- Problem
Where does the string "moved" occur in the entries below? Copy every line where it does.

- Dataset content
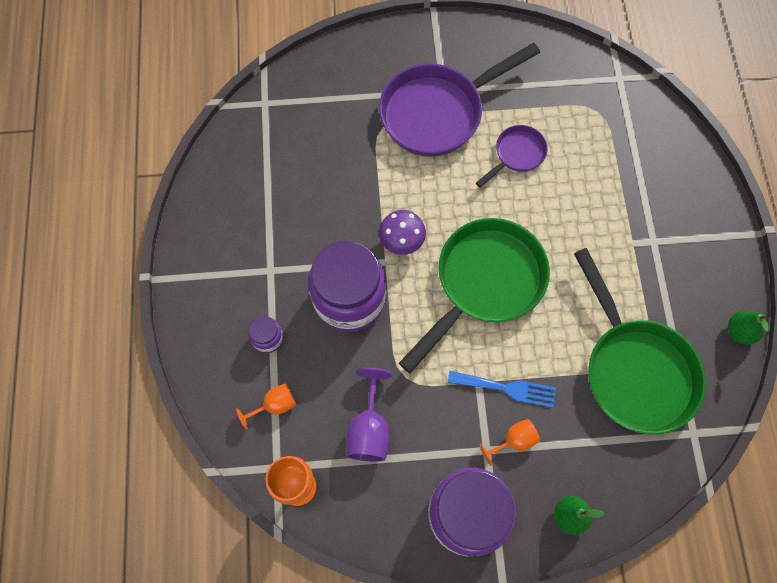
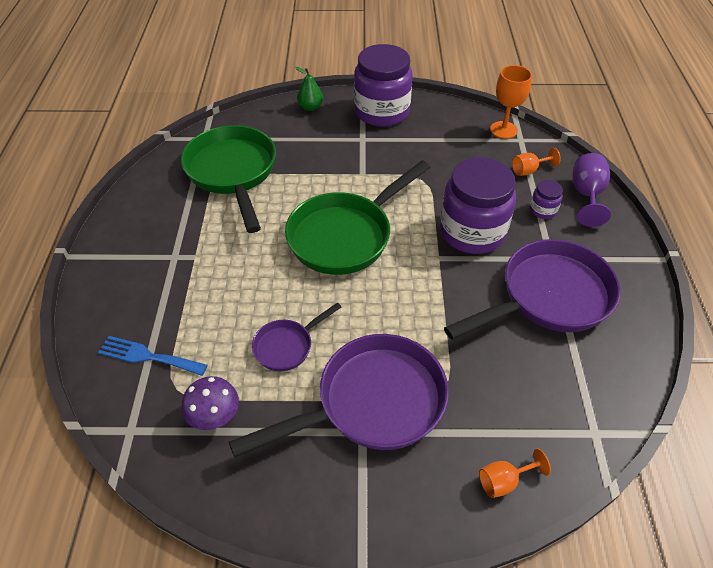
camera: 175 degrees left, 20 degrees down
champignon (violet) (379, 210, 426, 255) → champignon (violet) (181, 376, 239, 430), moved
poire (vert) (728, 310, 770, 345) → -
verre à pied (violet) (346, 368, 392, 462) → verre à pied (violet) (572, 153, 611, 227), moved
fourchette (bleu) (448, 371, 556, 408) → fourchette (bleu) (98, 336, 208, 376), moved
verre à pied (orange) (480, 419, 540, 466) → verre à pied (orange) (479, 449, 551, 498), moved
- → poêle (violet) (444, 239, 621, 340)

- Response for this exercise
champignon (violet) (379, 210, 426, 255) → champignon (violet) (181, 376, 239, 430), moved
verre à pied (violet) (346, 368, 392, 462) → verre à pied (violet) (572, 153, 611, 227), moved
fourchette (bleu) (448, 371, 556, 408) → fourchette (bleu) (98, 336, 208, 376), moved
verre à pied (orange) (480, 419, 540, 466) → verre à pied (orange) (479, 449, 551, 498), moved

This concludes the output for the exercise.